The records:
______
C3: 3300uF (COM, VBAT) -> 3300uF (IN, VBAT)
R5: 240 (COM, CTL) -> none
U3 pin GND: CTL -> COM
______
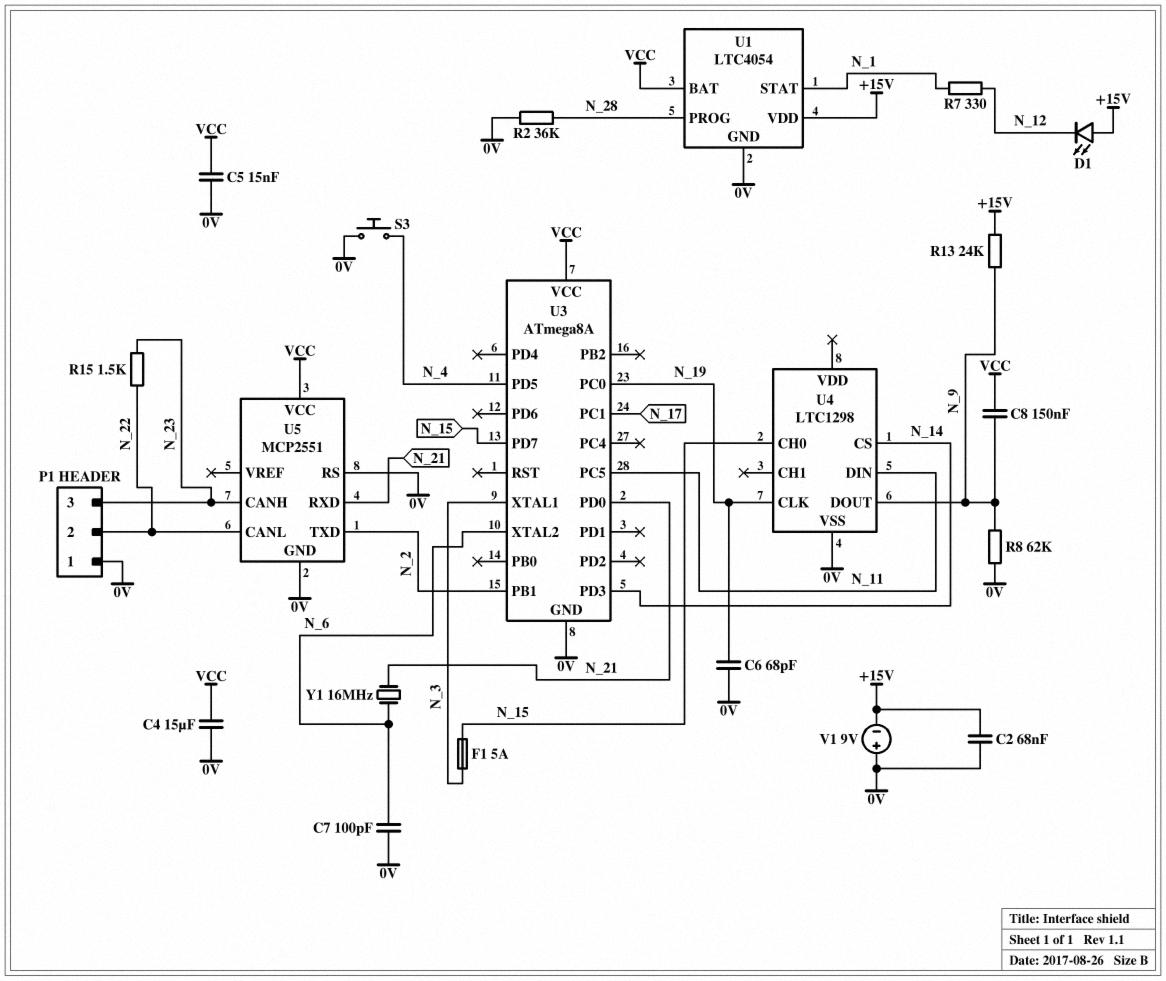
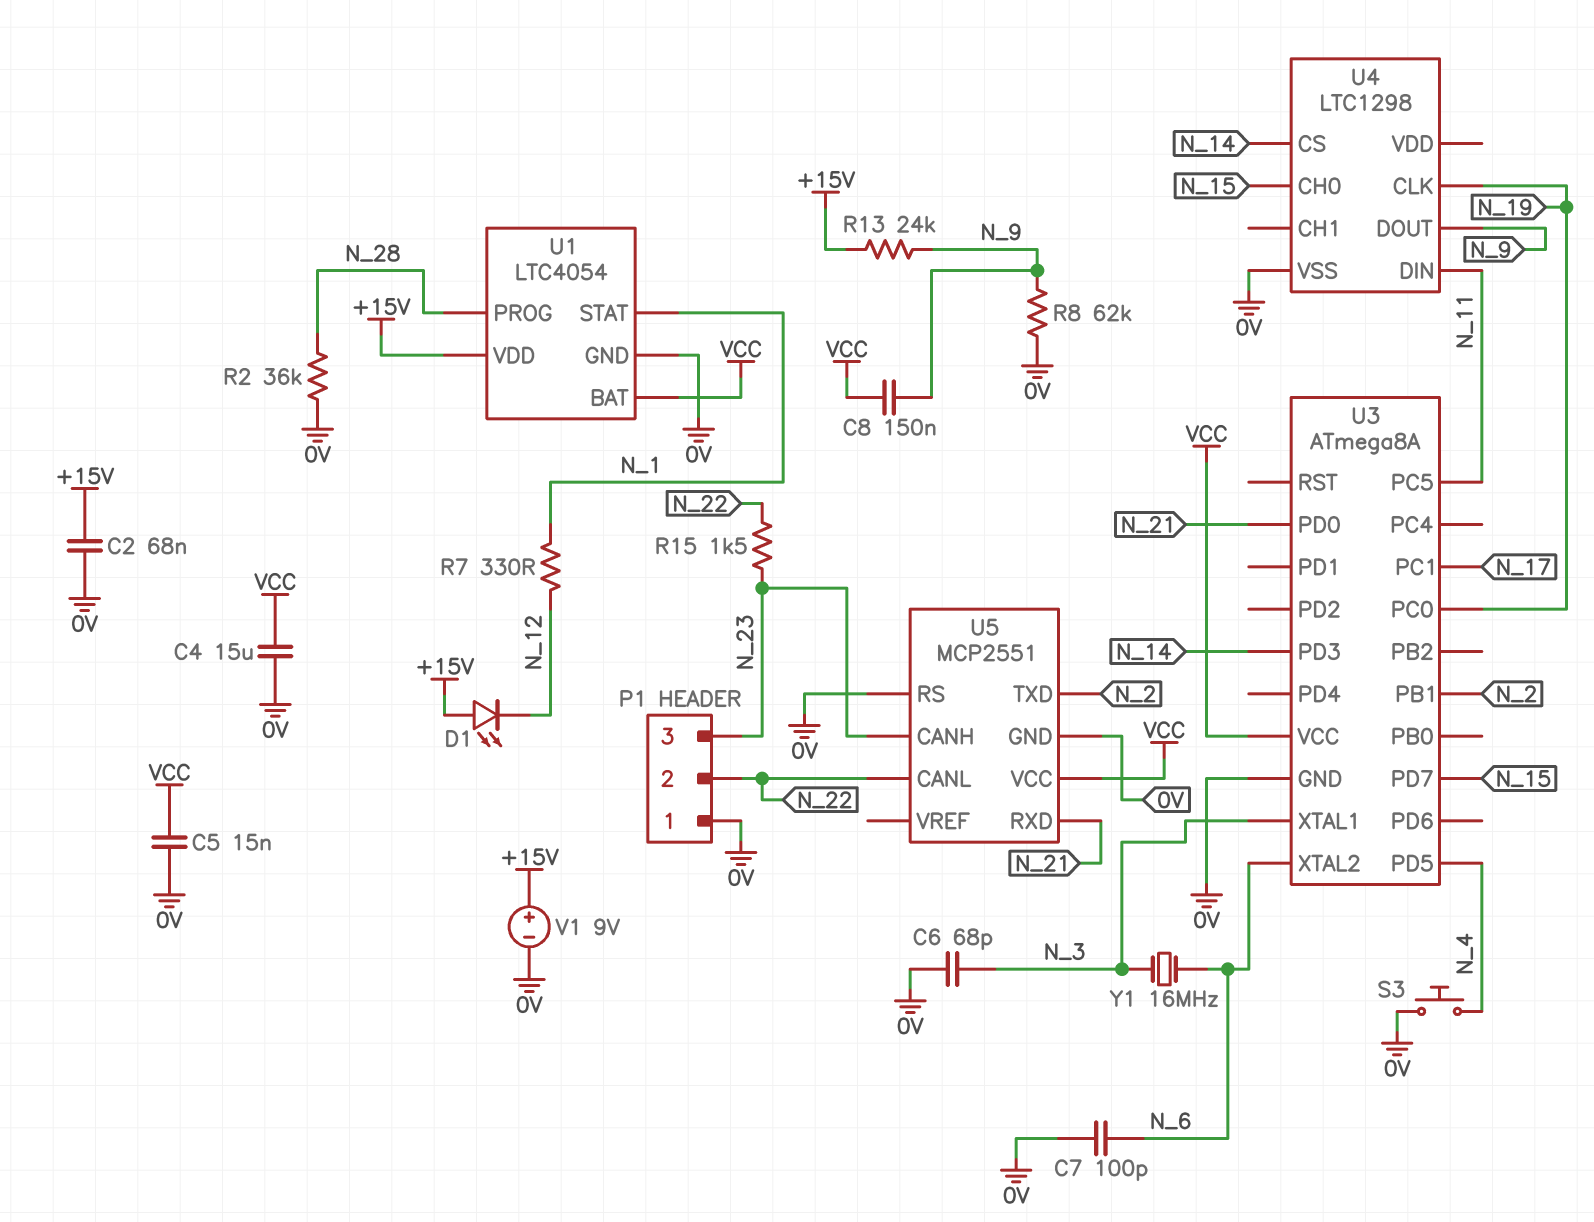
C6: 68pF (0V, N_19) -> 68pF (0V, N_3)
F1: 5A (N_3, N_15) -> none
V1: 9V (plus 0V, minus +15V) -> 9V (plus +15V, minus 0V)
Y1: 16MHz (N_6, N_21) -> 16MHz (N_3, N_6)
______
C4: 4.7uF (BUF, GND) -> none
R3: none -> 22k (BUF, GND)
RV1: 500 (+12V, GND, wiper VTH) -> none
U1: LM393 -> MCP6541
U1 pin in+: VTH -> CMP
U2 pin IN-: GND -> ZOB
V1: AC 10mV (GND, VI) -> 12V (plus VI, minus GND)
______
Task item: The lines to report are those in the material above that contain the word "minus"; copy every one of them.

Answer section:
V1: 9V (plus 0V, minus +15V) -> 9V (plus +15V, minus 0V)
V1: AC 10mV (GND, VI) -> 12V (plus VI, minus GND)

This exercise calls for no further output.